▸ **Exercise prompt**: Transcribe each record exactly. Omit the pictures.

▸ **Task input**:
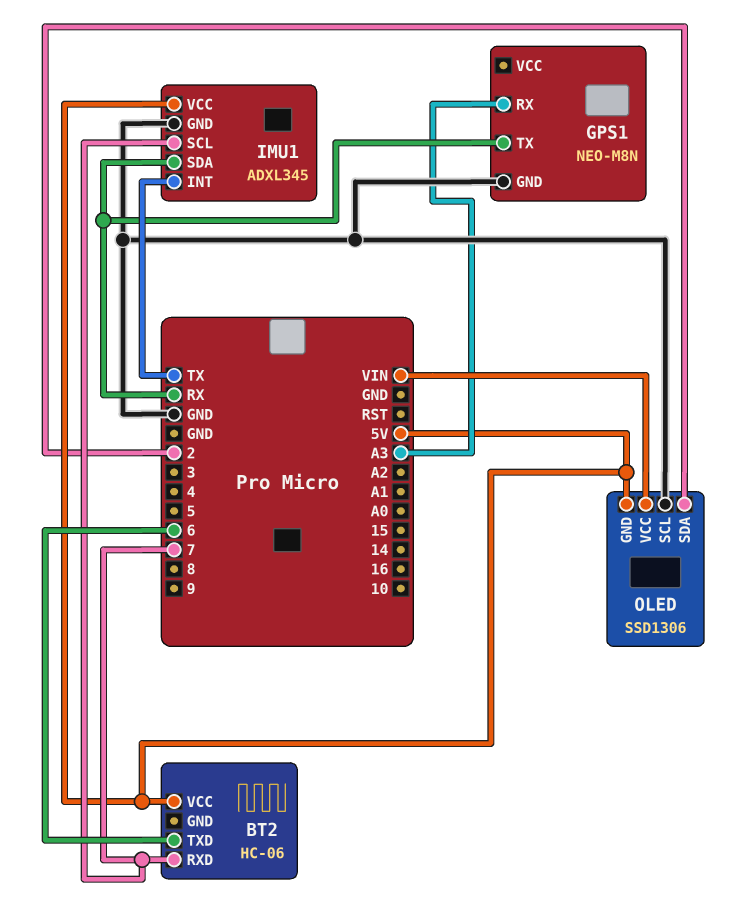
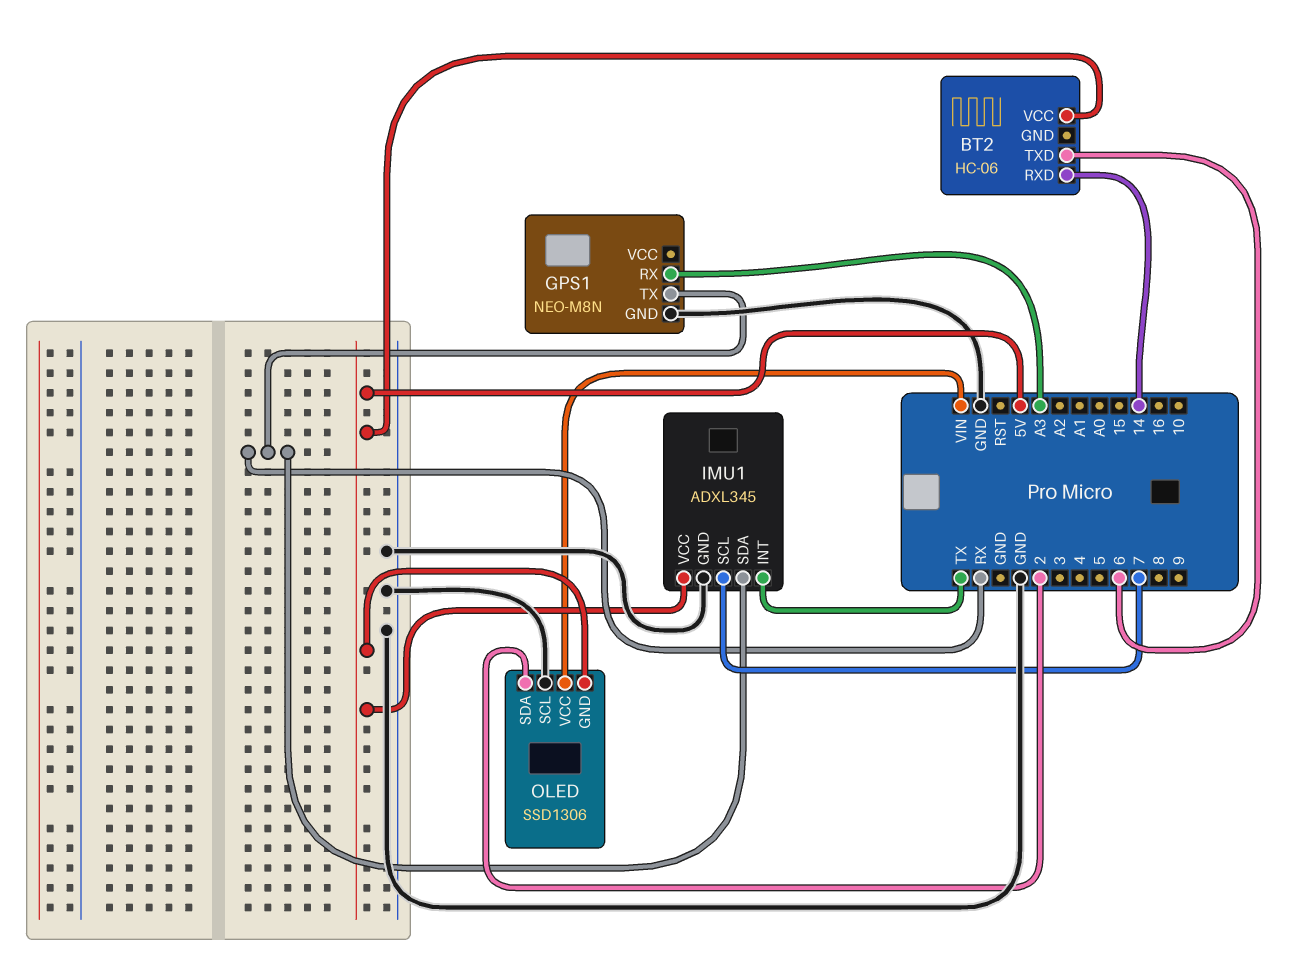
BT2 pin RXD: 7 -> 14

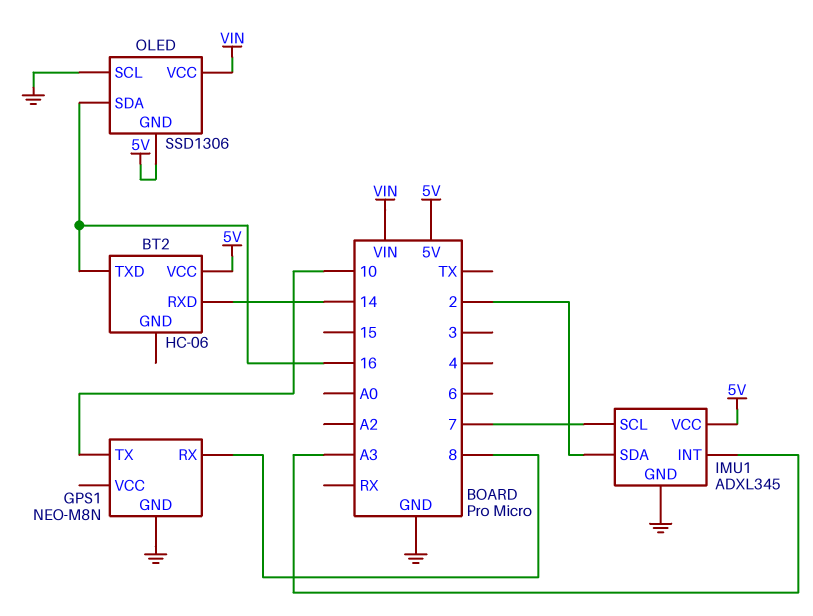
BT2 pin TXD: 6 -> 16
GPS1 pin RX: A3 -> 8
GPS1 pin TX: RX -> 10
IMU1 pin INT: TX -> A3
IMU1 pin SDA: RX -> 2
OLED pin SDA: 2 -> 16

▸ **Exercise result**:
BT2 pin RXD: 7 -> 14

BT2 pin TXD: 6 -> 16
GPS1 pin RX: A3 -> 8
GPS1 pin TX: RX -> 10
IMU1 pin INT: TX -> A3
IMU1 pin SDA: RX -> 2
OLED pin SDA: 2 -> 16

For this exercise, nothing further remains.